What is required :: Restate word for word the line containing "(777, 250) = (941, 197): green" and each line that follows it, through the last line below, and nothing else.

[Coordinate-based object records]

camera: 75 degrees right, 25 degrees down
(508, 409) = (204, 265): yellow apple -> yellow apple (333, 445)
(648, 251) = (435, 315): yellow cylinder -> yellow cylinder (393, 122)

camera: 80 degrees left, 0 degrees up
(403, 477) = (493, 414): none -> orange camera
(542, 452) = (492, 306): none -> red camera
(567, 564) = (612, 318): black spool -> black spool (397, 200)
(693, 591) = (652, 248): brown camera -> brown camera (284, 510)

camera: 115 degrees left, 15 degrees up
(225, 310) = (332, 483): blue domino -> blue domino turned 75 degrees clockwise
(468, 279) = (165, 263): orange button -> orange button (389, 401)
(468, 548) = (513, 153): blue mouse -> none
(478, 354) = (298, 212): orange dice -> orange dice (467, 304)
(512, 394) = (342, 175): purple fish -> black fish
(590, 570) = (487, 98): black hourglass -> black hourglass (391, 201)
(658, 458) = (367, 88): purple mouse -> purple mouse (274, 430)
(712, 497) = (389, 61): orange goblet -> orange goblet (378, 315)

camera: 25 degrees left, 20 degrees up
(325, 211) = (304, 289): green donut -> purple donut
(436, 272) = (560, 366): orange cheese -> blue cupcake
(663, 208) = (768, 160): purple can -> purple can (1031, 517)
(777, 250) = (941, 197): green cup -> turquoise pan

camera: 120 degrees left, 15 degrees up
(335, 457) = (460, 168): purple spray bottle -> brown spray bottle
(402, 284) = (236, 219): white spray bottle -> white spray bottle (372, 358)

Written answer ::
(777, 250) = (941, 197): green cup -> turquoise pan

camera: 120 degrees left, 15 degrees up
(335, 457) = (460, 168): purple spray bottle -> brown spray bottle
(402, 284) = (236, 219): white spray bottle -> white spray bottle (372, 358)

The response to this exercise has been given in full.